Among the lines below, a stretch begins at the one with "delete | pink" and ends at the one with "yellow pot (3rd". Repeat that stretch exactly, ends included.

> [DATASET EXCERPTS]

------------

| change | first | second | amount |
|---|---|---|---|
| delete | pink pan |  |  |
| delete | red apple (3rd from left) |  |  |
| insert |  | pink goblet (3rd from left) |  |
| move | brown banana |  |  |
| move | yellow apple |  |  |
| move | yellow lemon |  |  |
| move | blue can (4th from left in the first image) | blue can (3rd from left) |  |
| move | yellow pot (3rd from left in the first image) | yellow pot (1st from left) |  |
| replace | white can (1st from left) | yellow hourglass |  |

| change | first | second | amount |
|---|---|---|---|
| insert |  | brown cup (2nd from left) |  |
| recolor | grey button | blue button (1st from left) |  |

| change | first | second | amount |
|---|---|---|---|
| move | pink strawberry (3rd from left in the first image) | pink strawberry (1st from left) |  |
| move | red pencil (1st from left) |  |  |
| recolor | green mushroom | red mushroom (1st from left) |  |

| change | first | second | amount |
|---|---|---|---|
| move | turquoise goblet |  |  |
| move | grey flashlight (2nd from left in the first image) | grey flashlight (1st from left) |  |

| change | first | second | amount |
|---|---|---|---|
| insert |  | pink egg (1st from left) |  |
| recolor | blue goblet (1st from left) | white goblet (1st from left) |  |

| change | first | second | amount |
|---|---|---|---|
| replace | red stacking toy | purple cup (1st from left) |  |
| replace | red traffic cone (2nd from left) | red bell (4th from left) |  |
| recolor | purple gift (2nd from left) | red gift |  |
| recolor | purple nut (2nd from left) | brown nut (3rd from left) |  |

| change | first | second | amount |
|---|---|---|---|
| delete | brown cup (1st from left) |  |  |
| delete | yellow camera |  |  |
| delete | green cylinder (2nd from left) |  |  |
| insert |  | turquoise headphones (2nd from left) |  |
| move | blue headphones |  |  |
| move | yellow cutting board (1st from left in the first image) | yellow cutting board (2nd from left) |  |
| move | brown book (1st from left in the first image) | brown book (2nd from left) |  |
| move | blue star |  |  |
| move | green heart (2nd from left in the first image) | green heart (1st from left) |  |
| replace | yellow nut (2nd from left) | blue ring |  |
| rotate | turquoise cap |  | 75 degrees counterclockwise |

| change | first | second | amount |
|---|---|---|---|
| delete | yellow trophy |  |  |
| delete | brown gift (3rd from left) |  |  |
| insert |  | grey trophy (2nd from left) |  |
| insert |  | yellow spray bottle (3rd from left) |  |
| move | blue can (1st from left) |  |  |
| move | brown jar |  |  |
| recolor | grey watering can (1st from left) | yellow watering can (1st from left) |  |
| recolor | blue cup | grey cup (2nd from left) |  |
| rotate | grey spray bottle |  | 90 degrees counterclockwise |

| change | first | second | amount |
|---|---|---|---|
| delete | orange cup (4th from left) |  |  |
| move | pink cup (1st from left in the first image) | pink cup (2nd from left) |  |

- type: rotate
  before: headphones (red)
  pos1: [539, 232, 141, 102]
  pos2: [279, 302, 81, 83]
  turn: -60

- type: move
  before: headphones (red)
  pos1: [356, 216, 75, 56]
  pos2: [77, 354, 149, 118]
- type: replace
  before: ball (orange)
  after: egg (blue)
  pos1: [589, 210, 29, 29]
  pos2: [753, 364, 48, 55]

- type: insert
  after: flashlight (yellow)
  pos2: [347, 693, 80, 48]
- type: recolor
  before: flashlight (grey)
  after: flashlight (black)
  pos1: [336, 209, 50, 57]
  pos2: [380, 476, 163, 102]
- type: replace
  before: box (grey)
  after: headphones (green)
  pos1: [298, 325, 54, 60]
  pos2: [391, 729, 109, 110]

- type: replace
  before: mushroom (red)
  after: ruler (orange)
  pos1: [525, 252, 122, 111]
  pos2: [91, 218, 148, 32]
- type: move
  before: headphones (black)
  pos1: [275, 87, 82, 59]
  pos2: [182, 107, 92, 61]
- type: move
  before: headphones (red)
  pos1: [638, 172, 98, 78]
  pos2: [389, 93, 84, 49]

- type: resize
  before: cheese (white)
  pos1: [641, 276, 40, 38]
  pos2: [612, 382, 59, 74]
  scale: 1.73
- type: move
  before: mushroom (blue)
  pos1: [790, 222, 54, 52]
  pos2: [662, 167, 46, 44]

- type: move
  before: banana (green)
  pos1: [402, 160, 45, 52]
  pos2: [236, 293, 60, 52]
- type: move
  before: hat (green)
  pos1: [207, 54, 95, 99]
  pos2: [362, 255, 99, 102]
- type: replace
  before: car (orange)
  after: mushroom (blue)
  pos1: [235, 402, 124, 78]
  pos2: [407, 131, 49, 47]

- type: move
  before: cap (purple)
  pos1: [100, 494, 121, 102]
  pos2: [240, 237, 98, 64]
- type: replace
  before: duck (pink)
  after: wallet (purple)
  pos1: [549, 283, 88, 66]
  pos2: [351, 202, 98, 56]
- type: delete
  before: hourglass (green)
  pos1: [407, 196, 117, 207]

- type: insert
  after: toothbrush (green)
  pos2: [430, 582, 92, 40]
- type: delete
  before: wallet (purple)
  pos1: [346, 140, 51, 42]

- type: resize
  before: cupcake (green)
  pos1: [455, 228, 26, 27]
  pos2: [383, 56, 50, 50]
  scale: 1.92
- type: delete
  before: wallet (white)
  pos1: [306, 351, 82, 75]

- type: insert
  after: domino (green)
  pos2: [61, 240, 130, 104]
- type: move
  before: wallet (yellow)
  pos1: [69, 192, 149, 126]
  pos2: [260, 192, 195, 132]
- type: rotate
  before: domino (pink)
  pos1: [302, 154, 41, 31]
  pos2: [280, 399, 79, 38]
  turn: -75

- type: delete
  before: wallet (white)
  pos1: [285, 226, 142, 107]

------------

> [EXERCISE OUTPUT]
| delete | pink pan |  |  |
| delete | red apple (3rd from left) |  |  |
| insert |  | pink goblet (3rd from left) |  |
| move | brown banana |  |  |
| move | yellow apple |  |  |
| move | yellow lemon |  |  |
| move | blue can (4th from left in the first image) | blue can (3rd from left) |  |
| move | yellow pot (3rd from left in the first image) | yellow pot (1st from left) |  |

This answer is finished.